In the data below, set down exactly the lines from the one containing "purple star: (143, 78)" up to and including the one containing "purple square: (70, 229) -> (129, 197), moved". Leave the pictures out.

Source information —
Start of Block

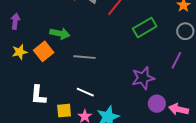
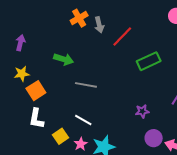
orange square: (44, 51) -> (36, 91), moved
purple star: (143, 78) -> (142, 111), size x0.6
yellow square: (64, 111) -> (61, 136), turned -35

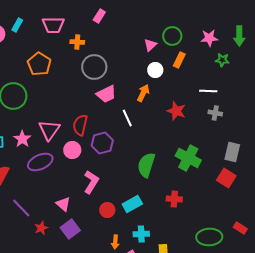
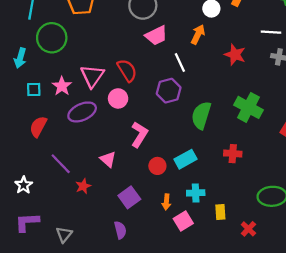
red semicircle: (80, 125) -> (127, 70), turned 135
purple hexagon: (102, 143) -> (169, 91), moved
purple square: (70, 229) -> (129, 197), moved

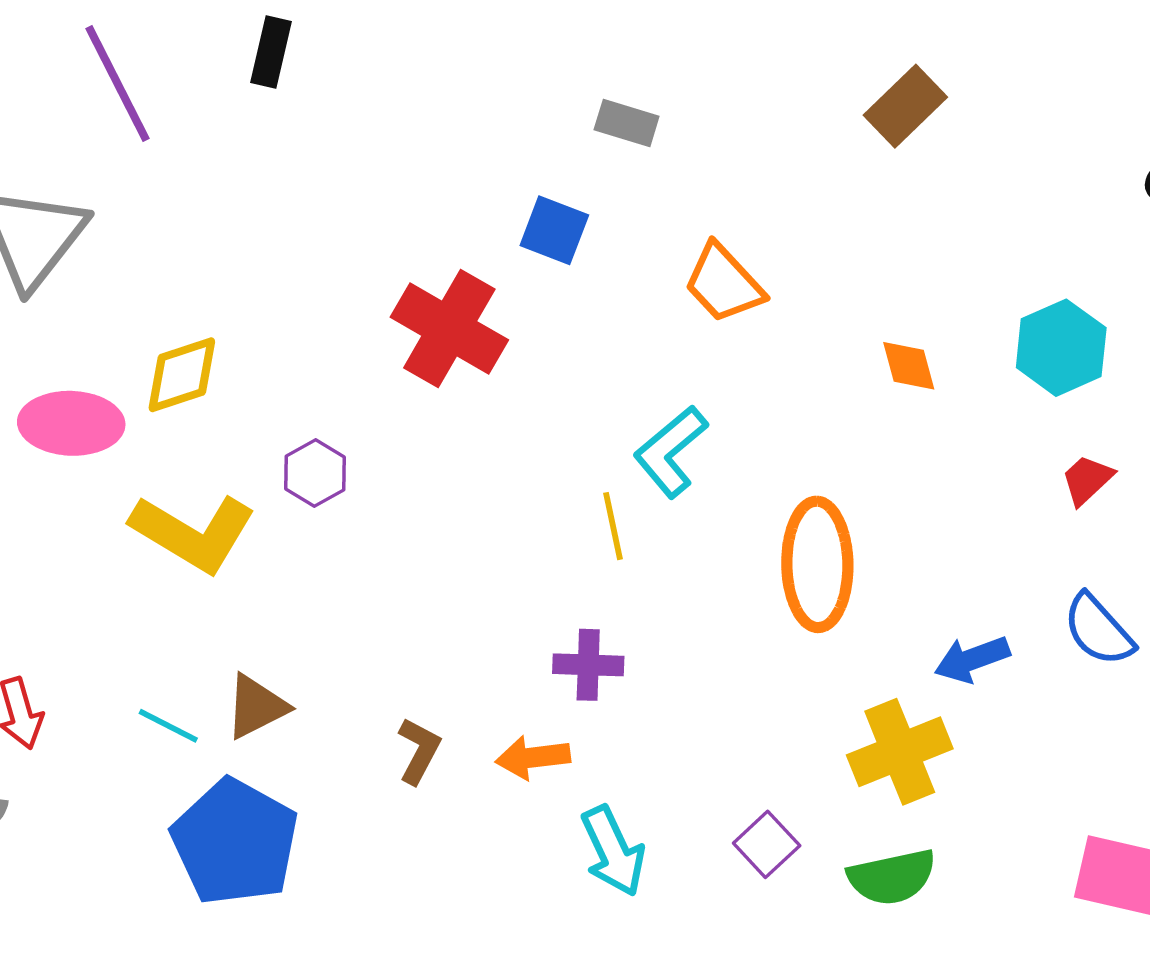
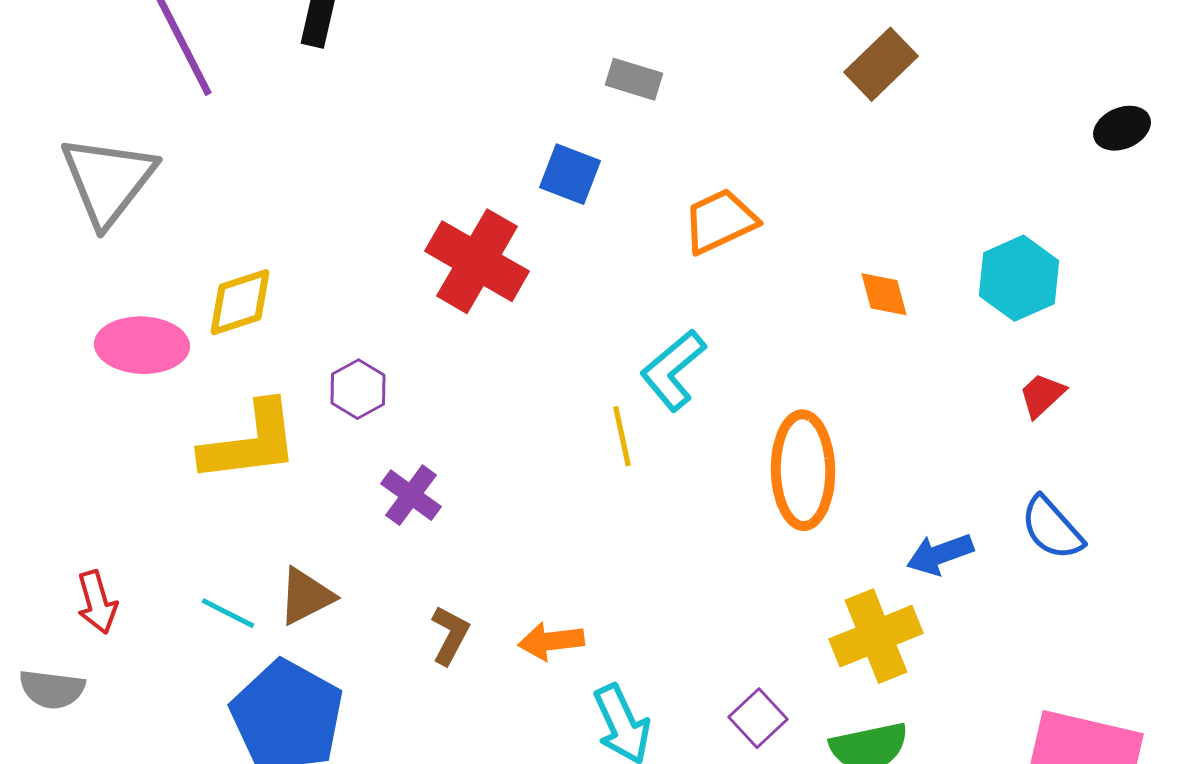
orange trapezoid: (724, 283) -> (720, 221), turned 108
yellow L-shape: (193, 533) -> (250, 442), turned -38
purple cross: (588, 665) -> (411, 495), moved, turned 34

End of Block

Response to this task —
purple star: (143, 78) -> (142, 111), size x0.6
yellow square: (64, 111) -> (61, 136), turned -35

red semicircle: (80, 125) -> (127, 70), turned 135
purple hexagon: (102, 143) -> (169, 91), moved
purple square: (70, 229) -> (129, 197), moved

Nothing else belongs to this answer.